▶ What to work on
When a line of the records contains "brown", copy it.

Records from a data collection
* * *

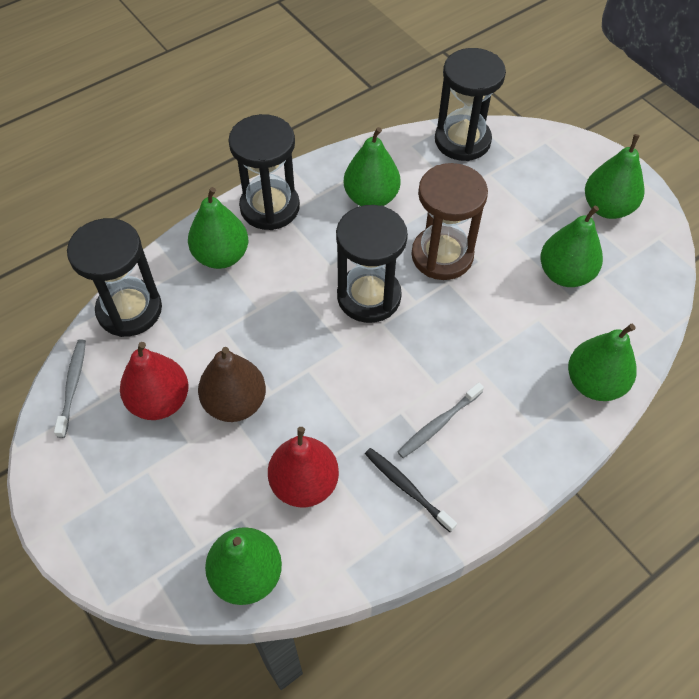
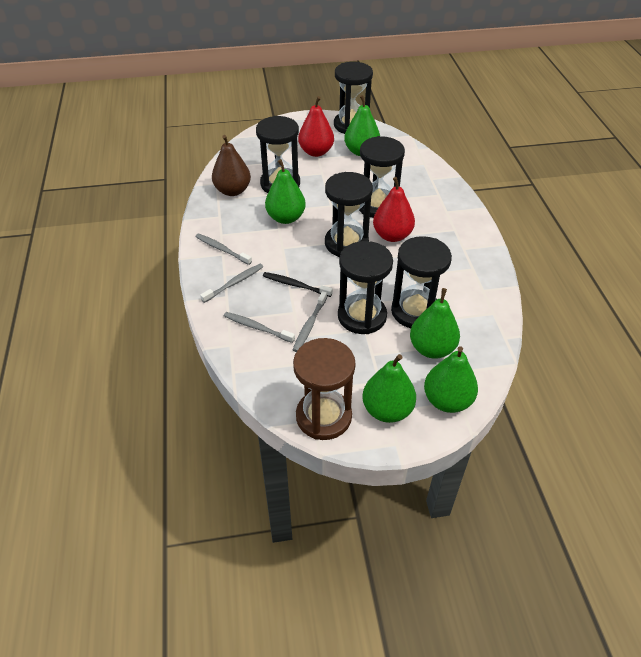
black hourglass: 4 -> 6
green pear: 6 -> 5
grey toothbrush: 2 -> 4

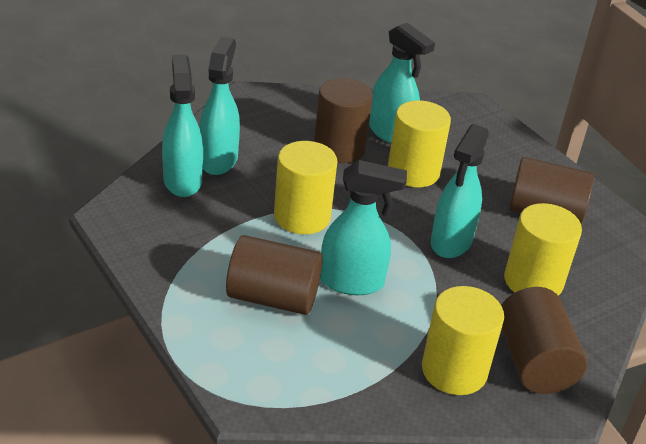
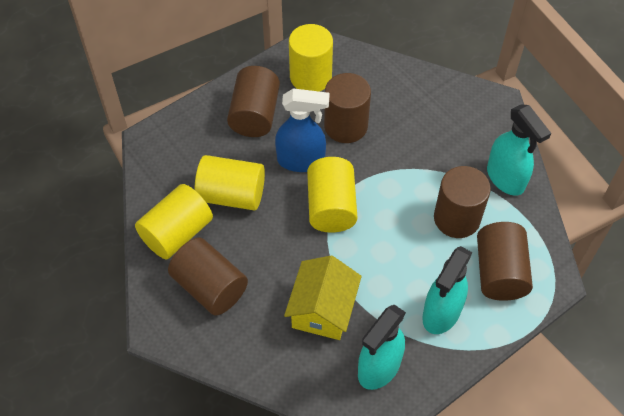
blue spray bottle: 0 -> 1
brown cylinder: 4 -> 5
turquoise spray bottle: 5 -> 3
yellow house: 0 -> 1

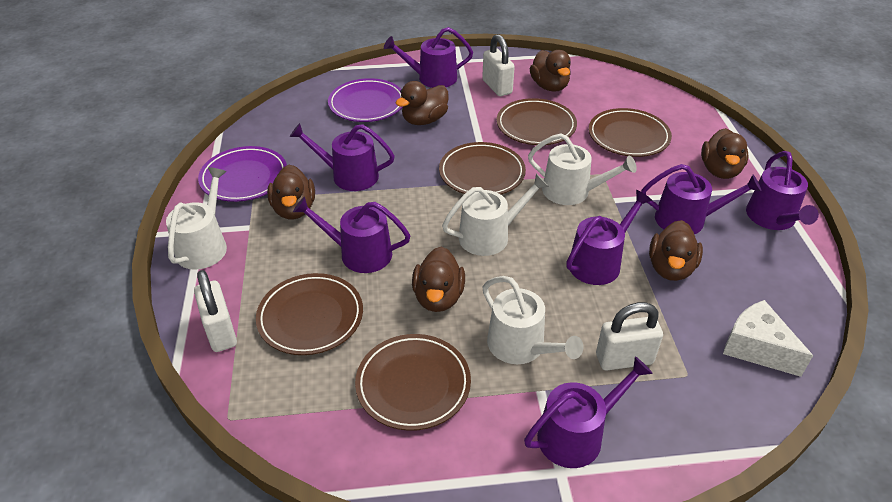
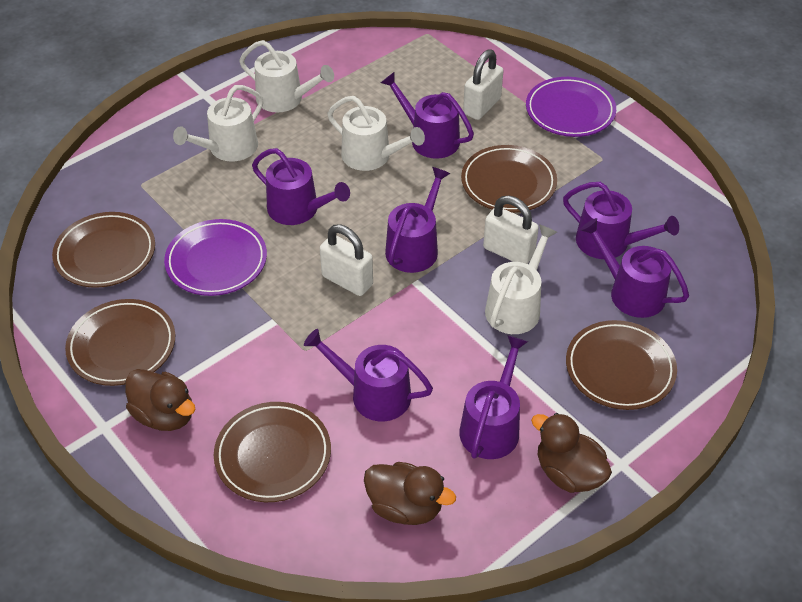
brown duck: 6 -> 3
white cheese: 1 -> 0

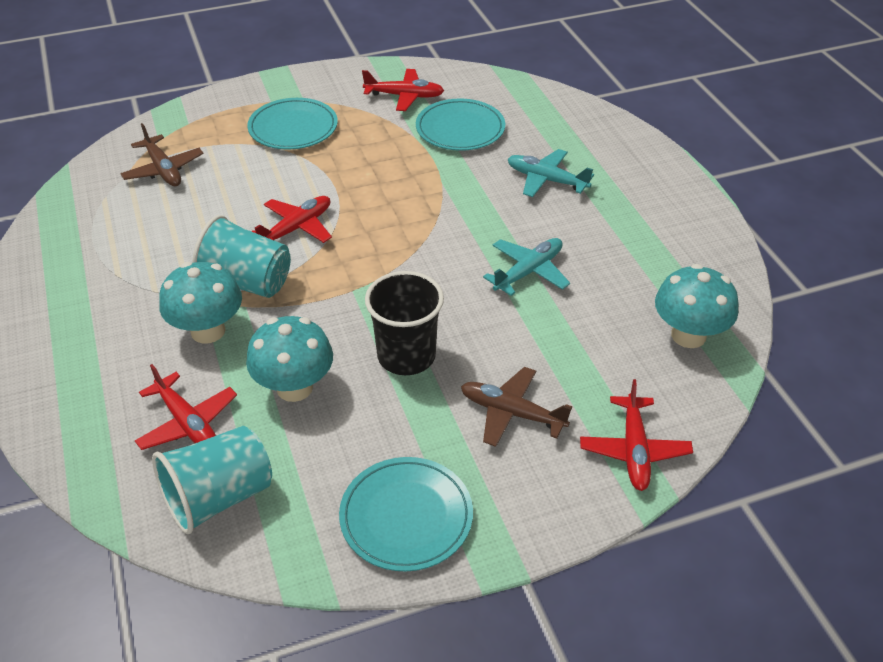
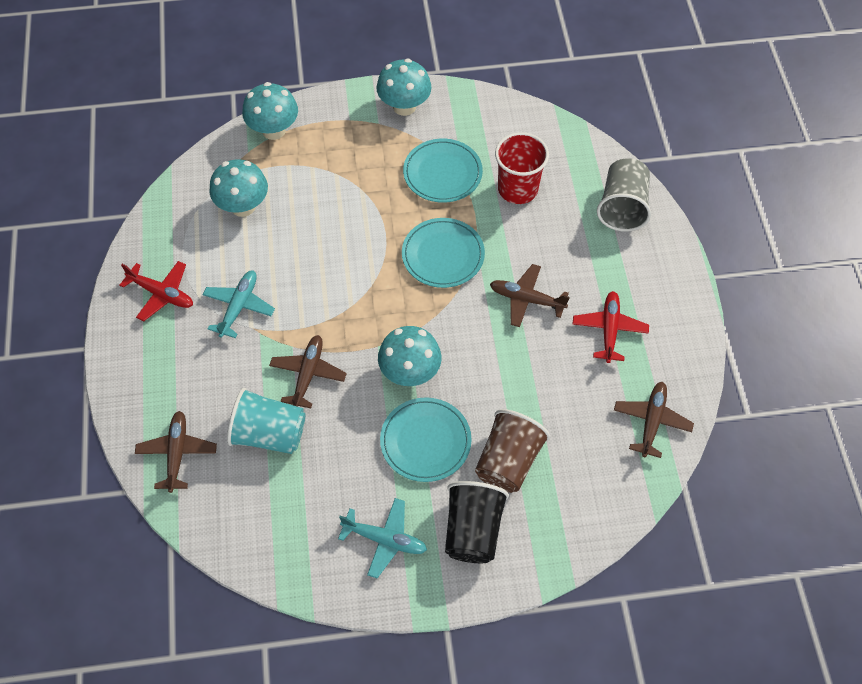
brown cup: 0 -> 1
brown plane: 2 -> 4
grey cup: 0 -> 1
red cup: 0 -> 1
red plane: 4 -> 2
turquoise cup: 2 -> 1
turquoise mushroom: 3 -> 4

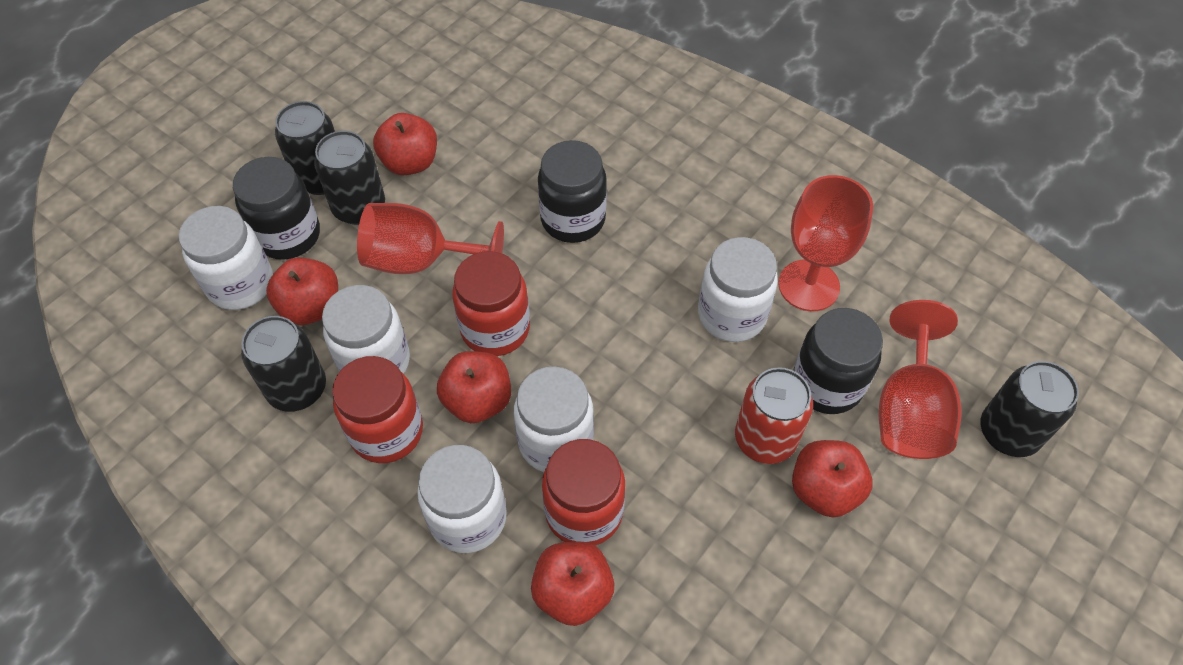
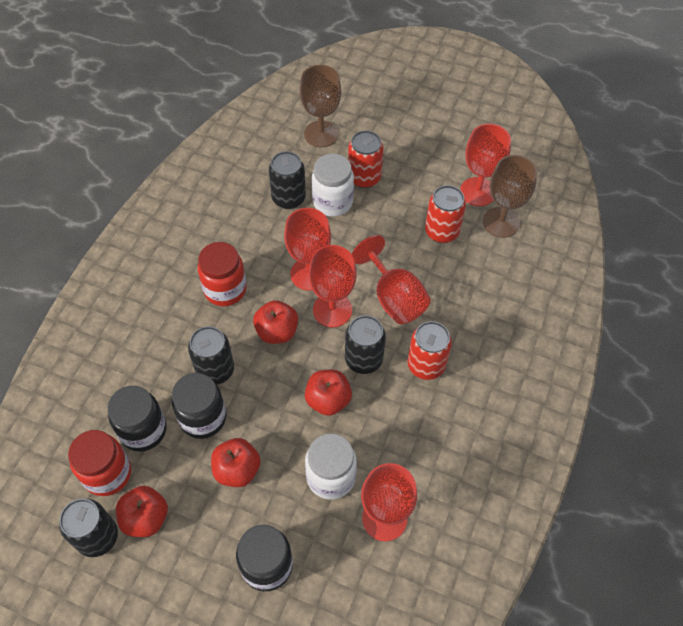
brown goblet: 0 -> 2
red apple: 5 -> 4
red can: 1 -> 3
red goblet: 3 -> 5
red jar: 3 -> 2
white jar: 5 -> 2

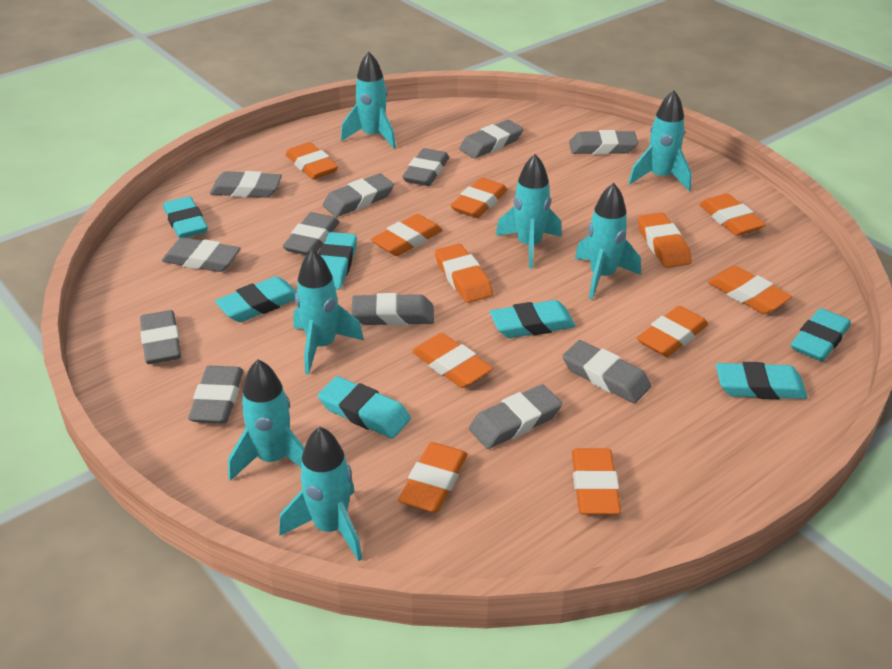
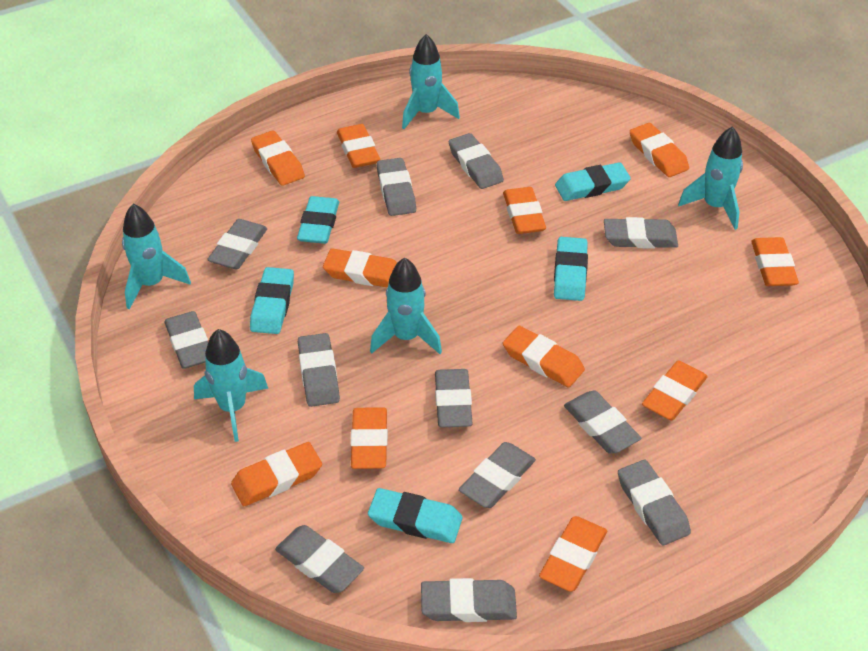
turquoise eraser: 7 -> 5
turquoise rocket: 7 -> 5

* * *

▶ Result of this exercise
brown cylinder: 4 -> 5
brown duck: 6 -> 3
brown cup: 0 -> 1
brown plane: 2 -> 4
brown goblet: 0 -> 2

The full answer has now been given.